Records of locating words and elements:
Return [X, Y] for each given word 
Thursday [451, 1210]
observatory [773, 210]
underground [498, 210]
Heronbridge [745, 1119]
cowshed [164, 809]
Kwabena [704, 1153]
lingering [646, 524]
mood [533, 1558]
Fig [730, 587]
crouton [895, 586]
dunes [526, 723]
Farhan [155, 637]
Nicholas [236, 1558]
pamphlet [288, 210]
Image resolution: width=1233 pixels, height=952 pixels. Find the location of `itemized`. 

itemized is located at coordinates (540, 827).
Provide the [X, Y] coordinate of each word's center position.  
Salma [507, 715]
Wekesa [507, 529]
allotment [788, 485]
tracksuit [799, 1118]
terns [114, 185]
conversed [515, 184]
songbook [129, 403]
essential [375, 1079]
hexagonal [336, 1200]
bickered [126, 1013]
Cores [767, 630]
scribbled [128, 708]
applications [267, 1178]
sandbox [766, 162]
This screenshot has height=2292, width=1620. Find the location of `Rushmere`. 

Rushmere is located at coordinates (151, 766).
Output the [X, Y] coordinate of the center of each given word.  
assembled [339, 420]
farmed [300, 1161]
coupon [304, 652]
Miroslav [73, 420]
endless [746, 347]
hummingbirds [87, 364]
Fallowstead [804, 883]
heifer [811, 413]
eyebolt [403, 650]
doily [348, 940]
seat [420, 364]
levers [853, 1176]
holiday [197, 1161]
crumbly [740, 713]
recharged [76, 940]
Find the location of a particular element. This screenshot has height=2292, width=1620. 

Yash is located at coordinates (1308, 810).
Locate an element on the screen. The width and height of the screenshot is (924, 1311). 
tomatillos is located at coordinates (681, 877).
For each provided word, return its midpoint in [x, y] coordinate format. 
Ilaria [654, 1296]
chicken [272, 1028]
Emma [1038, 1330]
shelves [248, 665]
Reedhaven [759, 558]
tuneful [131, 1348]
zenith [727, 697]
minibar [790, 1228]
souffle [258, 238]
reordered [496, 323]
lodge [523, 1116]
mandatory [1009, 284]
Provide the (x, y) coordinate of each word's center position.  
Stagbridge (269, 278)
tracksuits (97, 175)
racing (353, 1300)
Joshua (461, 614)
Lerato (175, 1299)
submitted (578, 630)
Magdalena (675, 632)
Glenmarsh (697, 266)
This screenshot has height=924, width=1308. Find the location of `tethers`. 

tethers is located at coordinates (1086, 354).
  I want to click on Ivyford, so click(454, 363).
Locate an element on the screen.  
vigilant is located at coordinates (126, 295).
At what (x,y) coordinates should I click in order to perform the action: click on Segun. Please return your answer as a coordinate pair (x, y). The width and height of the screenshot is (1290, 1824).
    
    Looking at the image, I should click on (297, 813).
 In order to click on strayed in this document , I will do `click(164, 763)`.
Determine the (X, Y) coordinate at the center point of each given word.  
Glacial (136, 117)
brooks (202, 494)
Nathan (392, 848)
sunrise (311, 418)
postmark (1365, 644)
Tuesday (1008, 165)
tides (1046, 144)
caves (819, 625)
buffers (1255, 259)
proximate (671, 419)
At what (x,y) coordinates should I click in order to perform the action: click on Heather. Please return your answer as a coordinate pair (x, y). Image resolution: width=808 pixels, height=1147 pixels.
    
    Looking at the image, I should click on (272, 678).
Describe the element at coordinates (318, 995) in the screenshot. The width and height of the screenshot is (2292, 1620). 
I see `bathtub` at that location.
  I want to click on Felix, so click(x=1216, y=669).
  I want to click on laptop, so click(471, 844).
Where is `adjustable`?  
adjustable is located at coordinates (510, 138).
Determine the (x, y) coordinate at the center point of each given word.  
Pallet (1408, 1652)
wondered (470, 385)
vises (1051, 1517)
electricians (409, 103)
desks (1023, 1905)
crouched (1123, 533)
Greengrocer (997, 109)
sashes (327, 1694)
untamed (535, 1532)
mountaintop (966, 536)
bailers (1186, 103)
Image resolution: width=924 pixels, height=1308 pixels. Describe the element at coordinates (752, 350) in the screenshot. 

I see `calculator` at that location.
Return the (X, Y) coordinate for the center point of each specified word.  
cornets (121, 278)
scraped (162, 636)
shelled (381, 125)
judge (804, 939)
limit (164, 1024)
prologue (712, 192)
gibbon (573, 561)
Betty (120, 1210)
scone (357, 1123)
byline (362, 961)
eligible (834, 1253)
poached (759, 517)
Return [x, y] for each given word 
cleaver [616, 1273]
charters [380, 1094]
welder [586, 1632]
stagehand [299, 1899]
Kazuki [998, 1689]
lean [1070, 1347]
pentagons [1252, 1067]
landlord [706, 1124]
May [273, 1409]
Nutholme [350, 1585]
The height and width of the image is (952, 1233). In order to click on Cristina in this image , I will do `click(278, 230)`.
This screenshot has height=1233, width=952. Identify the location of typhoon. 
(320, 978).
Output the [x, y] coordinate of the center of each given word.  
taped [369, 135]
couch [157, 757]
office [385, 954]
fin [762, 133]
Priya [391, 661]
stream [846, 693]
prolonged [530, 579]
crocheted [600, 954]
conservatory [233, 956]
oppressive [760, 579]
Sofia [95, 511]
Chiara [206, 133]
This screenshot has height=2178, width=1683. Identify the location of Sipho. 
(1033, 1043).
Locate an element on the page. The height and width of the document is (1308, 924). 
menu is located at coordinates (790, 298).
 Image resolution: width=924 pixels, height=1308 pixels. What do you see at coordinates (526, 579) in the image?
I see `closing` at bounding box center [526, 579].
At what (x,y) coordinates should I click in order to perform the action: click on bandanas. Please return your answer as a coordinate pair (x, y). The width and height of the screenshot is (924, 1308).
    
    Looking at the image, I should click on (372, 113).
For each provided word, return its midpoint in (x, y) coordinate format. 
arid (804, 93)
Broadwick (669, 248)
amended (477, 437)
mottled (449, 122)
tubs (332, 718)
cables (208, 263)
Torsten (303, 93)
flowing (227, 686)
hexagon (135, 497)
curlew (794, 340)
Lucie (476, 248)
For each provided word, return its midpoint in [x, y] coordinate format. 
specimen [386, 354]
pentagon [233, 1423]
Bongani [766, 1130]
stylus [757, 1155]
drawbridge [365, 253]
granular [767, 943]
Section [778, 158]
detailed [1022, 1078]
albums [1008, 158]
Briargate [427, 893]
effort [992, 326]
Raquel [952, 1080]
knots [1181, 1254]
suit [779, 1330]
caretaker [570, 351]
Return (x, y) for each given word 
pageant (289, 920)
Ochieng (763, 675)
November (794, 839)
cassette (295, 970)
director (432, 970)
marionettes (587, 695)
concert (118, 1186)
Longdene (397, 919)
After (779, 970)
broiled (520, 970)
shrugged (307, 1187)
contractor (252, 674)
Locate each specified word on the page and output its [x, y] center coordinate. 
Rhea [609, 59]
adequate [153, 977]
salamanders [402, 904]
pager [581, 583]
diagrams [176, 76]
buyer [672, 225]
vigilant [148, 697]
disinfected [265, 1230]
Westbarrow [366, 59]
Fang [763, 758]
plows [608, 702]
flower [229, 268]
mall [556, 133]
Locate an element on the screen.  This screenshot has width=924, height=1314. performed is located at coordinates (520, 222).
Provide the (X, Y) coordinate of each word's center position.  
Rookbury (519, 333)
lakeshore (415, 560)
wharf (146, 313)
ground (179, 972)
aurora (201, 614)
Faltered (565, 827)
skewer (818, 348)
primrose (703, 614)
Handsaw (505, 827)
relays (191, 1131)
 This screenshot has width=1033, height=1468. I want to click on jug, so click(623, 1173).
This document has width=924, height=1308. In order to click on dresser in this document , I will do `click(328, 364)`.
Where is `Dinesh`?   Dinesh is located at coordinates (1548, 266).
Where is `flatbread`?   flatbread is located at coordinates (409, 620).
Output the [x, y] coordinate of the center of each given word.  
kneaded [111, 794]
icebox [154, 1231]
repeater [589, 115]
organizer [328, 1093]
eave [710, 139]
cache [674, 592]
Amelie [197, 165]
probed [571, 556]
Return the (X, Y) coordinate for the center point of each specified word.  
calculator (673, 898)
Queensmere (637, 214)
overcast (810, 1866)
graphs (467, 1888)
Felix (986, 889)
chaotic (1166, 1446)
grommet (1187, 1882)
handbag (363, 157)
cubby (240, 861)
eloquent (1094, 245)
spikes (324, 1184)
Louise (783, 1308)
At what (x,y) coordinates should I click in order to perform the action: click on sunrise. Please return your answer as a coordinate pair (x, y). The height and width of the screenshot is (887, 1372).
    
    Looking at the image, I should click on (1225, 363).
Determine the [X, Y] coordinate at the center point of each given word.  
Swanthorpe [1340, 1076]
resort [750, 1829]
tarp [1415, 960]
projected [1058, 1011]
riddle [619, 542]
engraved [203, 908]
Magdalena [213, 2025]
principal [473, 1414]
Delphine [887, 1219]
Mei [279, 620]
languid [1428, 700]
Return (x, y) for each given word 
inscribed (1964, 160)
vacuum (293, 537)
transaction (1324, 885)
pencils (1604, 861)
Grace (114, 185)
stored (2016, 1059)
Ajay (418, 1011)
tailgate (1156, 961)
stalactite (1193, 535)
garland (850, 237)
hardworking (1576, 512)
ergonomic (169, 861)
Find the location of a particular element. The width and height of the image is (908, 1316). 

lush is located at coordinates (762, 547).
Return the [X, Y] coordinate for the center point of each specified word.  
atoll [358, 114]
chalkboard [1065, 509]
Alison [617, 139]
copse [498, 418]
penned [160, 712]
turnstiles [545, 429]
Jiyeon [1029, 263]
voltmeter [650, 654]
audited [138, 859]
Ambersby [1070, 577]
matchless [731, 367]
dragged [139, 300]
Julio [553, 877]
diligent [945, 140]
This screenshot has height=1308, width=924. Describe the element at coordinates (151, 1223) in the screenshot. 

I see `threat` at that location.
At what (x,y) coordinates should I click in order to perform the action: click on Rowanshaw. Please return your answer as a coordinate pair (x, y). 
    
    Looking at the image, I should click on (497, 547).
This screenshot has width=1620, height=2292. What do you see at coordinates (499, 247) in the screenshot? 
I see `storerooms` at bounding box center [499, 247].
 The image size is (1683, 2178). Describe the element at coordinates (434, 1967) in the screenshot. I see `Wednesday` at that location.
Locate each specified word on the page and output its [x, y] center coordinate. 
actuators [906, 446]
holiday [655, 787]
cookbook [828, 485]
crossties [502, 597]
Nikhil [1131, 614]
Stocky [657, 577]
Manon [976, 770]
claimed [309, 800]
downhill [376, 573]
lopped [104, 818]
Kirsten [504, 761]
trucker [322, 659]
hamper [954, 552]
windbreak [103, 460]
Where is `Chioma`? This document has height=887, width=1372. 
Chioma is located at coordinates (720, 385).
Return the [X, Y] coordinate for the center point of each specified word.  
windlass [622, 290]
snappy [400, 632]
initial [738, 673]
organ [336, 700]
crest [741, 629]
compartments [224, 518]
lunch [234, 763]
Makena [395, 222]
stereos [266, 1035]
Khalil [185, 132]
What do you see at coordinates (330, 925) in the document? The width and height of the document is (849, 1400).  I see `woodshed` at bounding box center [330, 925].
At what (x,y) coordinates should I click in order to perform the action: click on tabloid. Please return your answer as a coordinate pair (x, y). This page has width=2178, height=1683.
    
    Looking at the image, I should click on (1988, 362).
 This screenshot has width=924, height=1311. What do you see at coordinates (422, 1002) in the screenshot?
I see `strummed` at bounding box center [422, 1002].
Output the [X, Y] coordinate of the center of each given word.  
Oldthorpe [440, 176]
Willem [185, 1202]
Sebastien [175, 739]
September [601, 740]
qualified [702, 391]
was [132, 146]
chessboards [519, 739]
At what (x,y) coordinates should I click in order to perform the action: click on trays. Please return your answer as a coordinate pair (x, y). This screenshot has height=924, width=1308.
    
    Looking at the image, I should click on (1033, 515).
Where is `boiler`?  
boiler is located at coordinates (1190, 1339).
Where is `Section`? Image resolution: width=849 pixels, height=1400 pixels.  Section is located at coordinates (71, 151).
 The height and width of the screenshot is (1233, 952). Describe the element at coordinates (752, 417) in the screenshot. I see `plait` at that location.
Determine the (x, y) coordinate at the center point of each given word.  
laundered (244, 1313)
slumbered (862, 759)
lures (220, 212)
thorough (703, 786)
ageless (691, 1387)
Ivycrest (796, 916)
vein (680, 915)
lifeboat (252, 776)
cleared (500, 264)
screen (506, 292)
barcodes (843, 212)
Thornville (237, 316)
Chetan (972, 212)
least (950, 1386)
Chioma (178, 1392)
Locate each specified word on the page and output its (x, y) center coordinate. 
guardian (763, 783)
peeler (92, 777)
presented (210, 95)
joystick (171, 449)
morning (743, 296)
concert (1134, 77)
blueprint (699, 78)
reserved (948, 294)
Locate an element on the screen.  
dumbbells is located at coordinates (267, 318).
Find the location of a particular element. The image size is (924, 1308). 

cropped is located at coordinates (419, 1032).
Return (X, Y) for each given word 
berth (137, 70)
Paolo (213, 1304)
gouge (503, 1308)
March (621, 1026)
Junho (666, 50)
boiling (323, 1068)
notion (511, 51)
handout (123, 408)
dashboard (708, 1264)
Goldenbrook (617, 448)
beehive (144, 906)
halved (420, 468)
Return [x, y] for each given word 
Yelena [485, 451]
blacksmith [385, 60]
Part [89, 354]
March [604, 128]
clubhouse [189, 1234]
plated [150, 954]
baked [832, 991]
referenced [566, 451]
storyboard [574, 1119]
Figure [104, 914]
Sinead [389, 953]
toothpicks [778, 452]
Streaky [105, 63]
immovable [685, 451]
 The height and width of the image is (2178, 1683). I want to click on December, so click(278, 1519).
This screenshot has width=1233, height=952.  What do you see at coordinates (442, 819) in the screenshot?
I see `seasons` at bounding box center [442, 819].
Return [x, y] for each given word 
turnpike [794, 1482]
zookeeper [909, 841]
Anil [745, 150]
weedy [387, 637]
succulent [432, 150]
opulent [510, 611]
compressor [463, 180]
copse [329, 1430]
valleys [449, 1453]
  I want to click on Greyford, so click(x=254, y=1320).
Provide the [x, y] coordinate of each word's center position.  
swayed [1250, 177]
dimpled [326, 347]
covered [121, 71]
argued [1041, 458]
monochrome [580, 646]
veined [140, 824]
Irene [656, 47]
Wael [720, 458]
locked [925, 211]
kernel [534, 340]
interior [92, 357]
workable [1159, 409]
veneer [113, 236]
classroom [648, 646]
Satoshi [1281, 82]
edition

- _Task objective_
Rewrite the stretch of the records from the line that contains "essential [375, 1079]" through the line that contains "Yash is located at coordinates (1308, 810).", changing "screenshot" to "image" and keeping everything else the same. Return only those lines.

- _Response below_
essential [375, 1079]
hexagonal [336, 1200]
bickered [126, 1013]
Cores [767, 630]
scribbled [128, 708]
applications [267, 1178]
sandbox [766, 162]
This image has height=2292, width=1620. Find the location of `Rushmere`. 

Rushmere is located at coordinates (151, 766).
Output the [X, Y] coordinate of the center of each given word.  
assembled [339, 420]
farmed [300, 1161]
coupon [304, 652]
Miroslav [73, 420]
endless [746, 347]
hummingbirds [87, 364]
Fallowstead [804, 883]
heifer [811, 413]
eyebolt [403, 650]
doily [348, 940]
seat [420, 364]
levers [853, 1176]
holiday [197, 1161]
crumbly [740, 713]
recharged [76, 940]
Find the location of a particular element. This image has height=2292, width=1620. 

Yash is located at coordinates (1308, 810).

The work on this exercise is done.